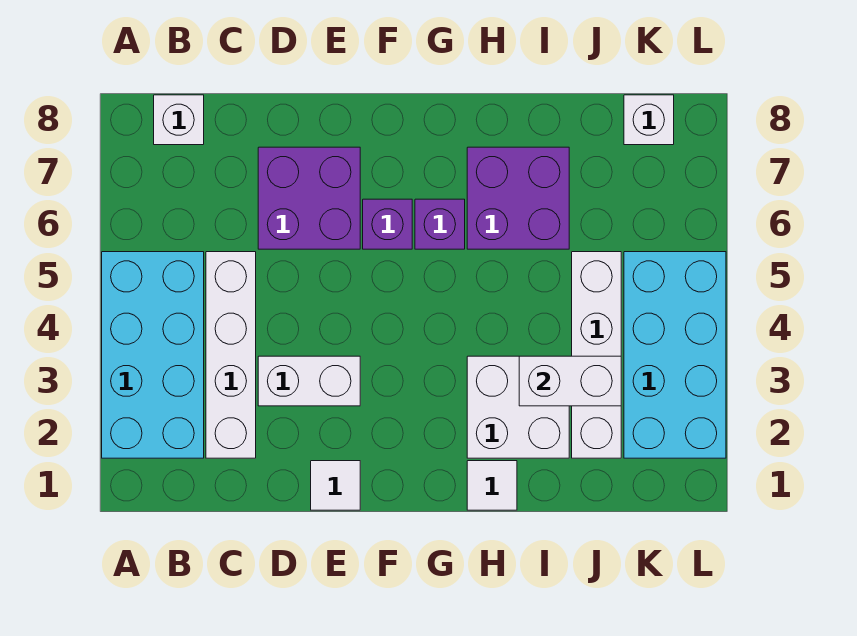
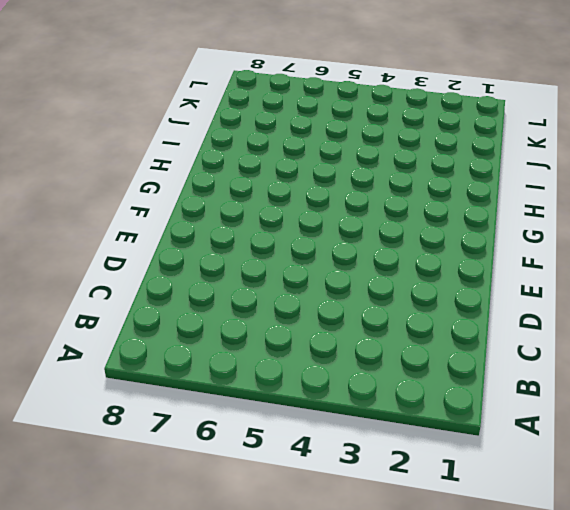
none -> cyan 2x4 brick [102,252,204,458]
none -> white 1x1 brick [154,95,204,145]
none -> white 1x4 brick [206,252,256,458]

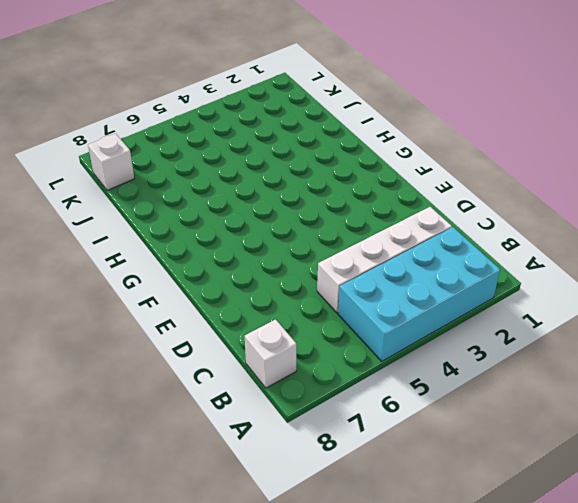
none -> white 1x2 brick [258,356,360,406]
none -> purple 2x2 brick [258,147,360,249]
none -> white 1x1 tile [311,461,360,510]

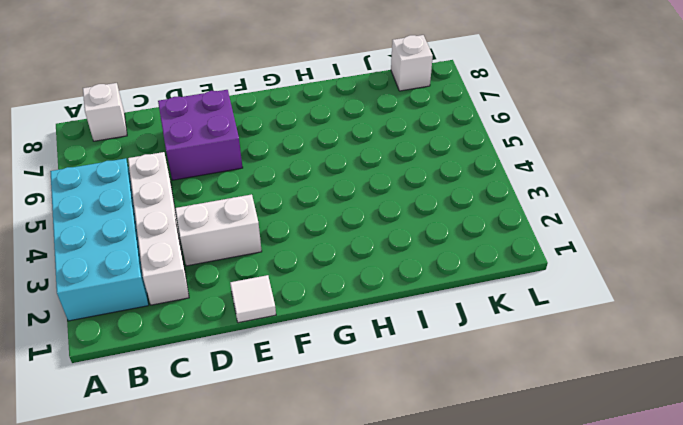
none -> purple 1x1 brick [363,199,412,249]
none -> purple 1x1 brick [415,199,465,249]
none -> white 1x1 tile [467,461,517,510]

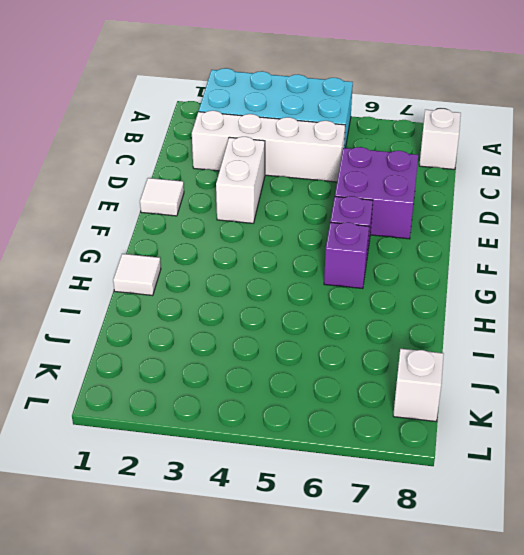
none -> white 2x2 brick [467,356,569,458]
none -> purple 2x2 brick [467,147,569,249]
none -> white 1x4 brick [572,252,621,458]

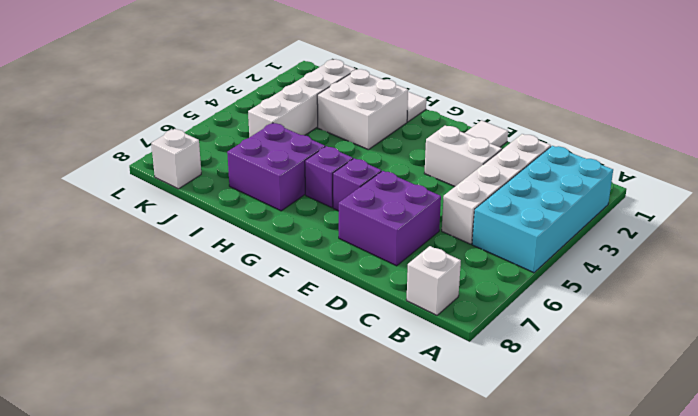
none -> cyan 2x4 brick [624,252,726,458]
none -> white 1x2 brick [519,356,621,406]

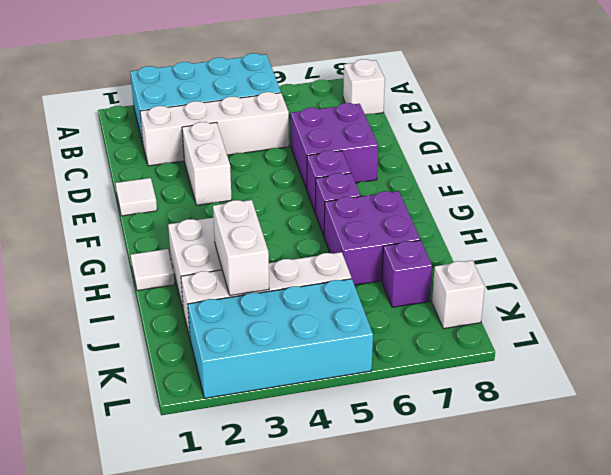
purple 1x1 brick [382,240,432,307] -> none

ACTIVITY:
In the entries above, every line from the line with "none -> purple 1x1 brick [363,199,412,249]" to the line with "none -> white 1x4 brick [572,252,621,458]" is to be printed exactly, with both ends included and pictures excluded.

YOUR SOLUTION:
none -> purple 1x1 brick [363,199,412,249]
none -> purple 1x1 brick [415,199,465,249]
none -> white 1x1 tile [467,461,517,510]

none -> white 2x2 brick [467,356,569,458]
none -> purple 2x2 brick [467,147,569,249]
none -> white 1x4 brick [572,252,621,458]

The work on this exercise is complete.